Dataset records:

■ ■ ■ ■ ■

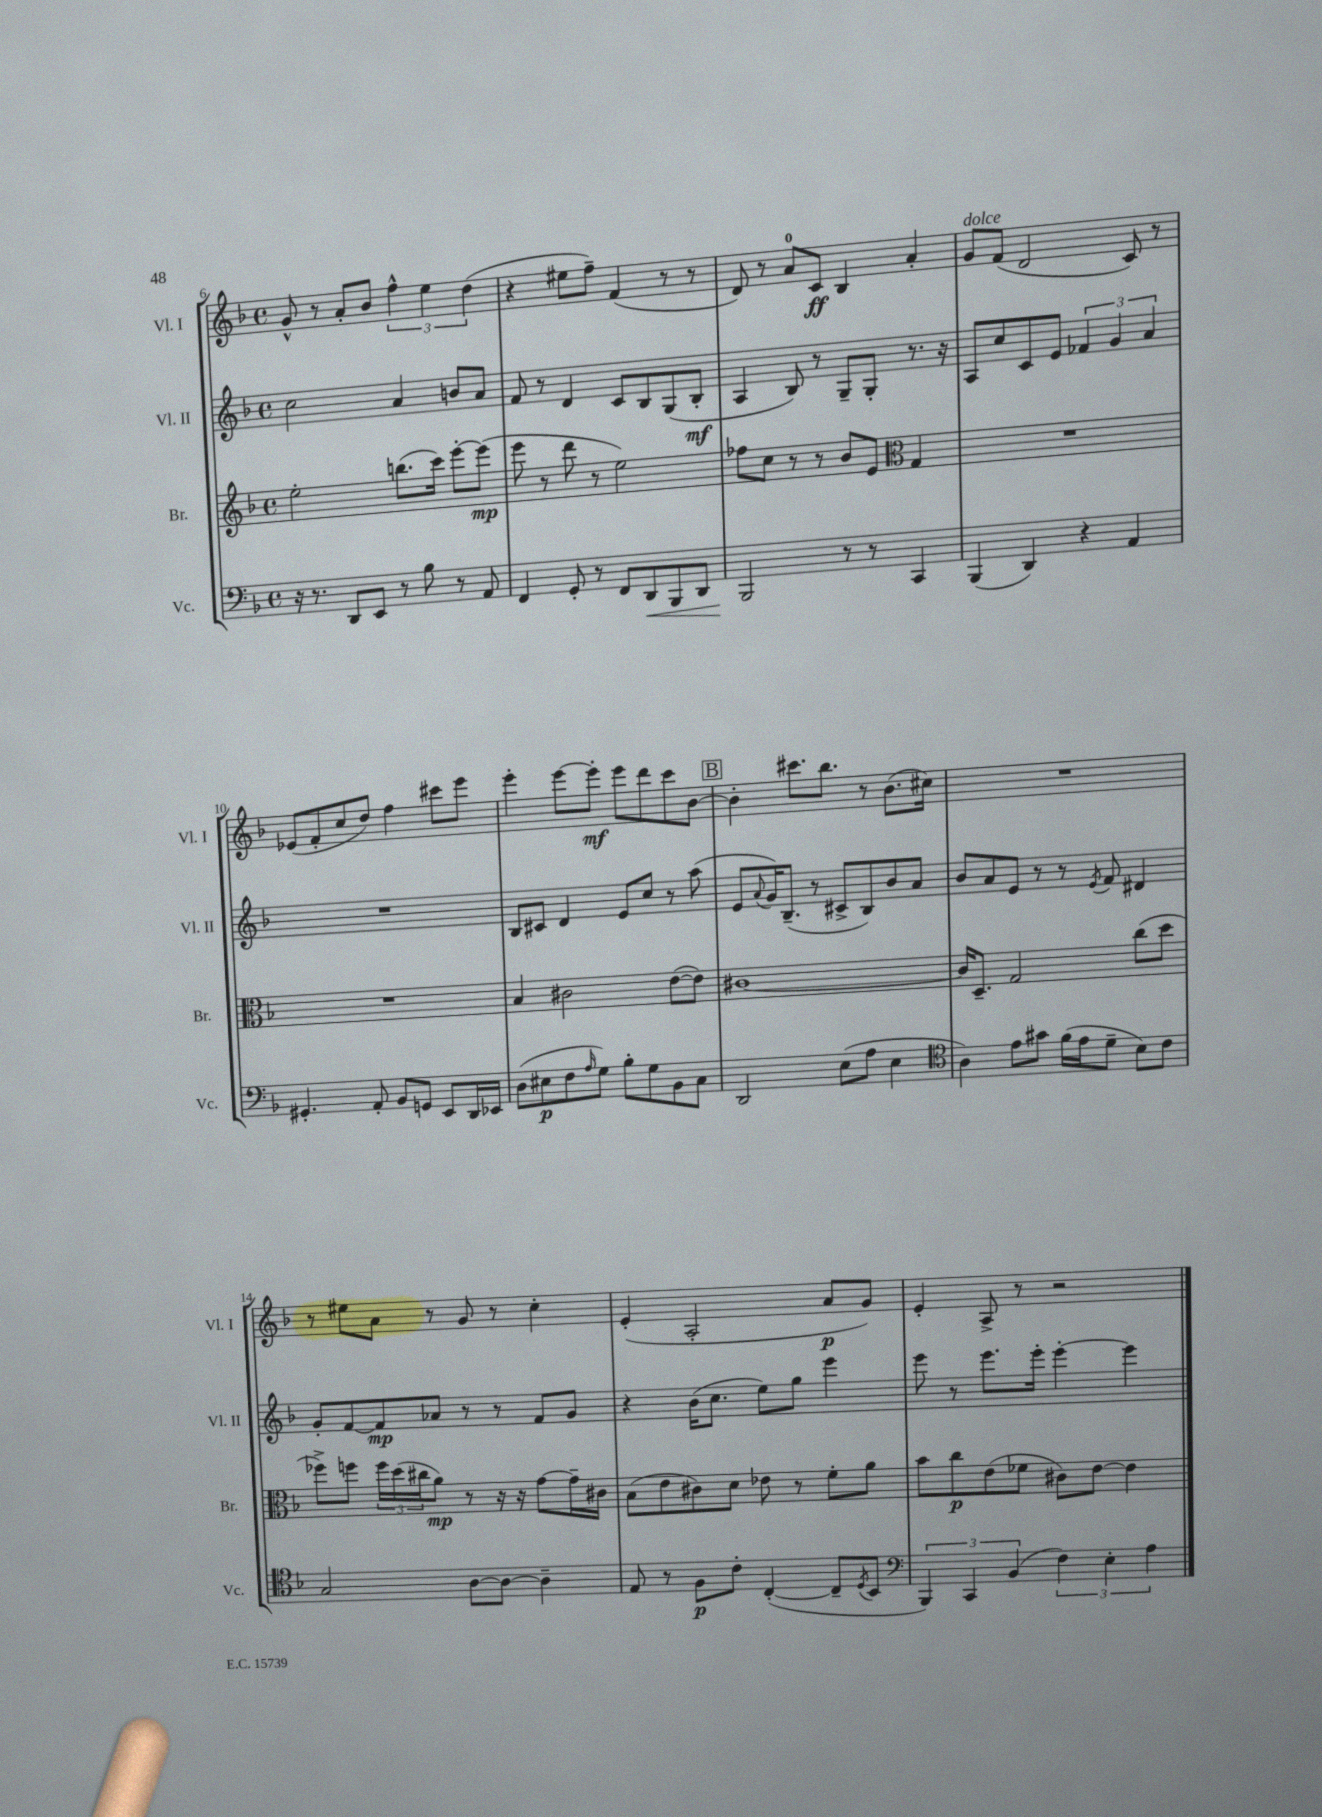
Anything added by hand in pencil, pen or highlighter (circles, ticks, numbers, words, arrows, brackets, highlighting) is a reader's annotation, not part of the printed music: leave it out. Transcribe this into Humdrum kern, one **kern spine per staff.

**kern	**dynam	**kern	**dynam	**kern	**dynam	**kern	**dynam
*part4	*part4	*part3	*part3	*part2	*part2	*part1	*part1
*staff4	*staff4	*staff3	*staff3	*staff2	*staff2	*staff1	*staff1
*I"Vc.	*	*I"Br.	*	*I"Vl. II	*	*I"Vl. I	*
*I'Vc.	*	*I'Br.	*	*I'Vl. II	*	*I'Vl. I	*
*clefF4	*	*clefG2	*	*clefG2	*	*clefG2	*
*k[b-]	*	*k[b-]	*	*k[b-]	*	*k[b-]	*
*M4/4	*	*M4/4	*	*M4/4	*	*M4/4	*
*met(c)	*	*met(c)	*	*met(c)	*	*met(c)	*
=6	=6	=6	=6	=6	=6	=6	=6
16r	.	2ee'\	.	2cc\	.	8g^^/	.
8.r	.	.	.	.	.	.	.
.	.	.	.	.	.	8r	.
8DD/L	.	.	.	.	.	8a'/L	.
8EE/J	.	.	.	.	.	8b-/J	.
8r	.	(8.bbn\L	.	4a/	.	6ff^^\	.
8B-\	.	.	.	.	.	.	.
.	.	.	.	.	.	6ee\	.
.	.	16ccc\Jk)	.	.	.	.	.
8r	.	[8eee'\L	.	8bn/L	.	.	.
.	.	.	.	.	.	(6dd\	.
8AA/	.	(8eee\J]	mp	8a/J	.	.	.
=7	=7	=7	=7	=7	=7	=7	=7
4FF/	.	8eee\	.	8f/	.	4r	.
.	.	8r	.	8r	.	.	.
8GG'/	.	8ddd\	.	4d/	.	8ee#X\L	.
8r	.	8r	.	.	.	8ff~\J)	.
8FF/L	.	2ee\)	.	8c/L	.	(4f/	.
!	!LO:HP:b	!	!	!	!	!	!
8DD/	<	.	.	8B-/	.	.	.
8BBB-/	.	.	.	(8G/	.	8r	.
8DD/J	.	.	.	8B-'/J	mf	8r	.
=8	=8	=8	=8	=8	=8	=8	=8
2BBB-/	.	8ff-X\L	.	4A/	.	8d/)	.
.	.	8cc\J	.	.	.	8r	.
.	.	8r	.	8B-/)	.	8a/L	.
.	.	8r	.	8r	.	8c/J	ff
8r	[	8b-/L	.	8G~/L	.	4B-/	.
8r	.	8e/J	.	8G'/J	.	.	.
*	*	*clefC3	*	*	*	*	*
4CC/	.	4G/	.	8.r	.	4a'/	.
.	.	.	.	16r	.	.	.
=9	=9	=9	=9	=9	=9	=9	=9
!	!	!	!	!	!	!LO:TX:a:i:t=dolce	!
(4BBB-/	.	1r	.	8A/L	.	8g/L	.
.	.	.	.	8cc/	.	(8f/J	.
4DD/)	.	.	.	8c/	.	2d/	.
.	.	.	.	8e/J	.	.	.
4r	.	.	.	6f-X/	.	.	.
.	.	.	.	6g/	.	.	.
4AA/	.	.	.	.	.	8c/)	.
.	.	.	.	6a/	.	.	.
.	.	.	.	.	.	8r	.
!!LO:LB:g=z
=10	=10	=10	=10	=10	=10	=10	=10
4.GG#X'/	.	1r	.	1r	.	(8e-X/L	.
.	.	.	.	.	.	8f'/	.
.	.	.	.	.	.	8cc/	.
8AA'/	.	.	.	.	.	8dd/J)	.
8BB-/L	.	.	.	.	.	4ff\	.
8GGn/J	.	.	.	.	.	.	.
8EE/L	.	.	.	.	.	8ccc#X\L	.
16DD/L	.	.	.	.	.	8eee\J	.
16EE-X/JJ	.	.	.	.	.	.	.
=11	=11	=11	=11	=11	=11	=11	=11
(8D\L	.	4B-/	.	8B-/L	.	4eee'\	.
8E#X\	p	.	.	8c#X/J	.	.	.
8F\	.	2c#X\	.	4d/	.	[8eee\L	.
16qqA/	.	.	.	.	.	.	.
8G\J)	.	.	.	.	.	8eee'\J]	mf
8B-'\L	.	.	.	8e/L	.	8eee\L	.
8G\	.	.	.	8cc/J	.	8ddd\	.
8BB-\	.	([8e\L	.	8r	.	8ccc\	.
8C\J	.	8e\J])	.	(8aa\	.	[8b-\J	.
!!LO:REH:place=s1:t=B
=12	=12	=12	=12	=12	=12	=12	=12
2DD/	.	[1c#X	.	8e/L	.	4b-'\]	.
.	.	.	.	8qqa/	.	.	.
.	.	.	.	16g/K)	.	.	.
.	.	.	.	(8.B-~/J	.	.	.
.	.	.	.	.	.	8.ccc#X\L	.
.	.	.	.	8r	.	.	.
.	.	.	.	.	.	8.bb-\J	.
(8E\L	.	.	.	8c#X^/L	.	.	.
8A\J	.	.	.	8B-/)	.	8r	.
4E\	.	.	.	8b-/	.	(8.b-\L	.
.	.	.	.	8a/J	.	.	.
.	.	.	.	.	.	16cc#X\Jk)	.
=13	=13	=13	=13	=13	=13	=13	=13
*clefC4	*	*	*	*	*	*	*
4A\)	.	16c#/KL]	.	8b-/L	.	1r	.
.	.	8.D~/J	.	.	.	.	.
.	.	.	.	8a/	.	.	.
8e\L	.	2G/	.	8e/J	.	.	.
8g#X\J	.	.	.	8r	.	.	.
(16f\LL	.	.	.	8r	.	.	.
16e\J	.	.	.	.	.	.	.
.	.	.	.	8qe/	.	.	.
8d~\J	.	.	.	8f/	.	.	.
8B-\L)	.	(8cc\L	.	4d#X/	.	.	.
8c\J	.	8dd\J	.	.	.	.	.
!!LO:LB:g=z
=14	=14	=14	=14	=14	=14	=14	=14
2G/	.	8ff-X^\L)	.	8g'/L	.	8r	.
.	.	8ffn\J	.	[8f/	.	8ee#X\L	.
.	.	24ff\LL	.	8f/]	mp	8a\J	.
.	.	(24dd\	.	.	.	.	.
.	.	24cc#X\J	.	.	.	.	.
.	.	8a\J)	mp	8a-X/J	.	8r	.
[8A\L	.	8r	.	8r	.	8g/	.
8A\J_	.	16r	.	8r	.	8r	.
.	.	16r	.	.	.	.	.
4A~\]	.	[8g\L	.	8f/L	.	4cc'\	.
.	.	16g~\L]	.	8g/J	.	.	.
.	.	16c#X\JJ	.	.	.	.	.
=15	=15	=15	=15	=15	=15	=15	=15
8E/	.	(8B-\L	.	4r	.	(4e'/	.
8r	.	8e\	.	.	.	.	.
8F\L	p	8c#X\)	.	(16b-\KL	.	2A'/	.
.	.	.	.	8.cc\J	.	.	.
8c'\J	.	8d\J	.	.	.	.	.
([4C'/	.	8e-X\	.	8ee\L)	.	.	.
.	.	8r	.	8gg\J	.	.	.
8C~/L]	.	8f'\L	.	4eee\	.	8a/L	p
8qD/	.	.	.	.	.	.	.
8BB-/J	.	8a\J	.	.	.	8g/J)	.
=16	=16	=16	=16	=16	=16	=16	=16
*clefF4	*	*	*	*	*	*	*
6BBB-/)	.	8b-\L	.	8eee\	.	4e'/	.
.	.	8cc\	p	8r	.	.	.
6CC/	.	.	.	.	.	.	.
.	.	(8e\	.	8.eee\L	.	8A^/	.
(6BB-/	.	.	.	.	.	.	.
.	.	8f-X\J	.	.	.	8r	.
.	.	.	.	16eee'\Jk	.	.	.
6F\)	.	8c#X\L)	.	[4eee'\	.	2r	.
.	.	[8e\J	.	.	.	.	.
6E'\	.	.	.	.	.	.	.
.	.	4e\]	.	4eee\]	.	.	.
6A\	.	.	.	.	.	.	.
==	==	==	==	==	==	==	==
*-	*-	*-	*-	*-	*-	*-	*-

■ ■ ■ ■ ■

Aim:
Count the lines in the rows above that contain the string "kern", treating uppercase and lowercase letters as distinct. Reply with the number alone.

Task answer:
2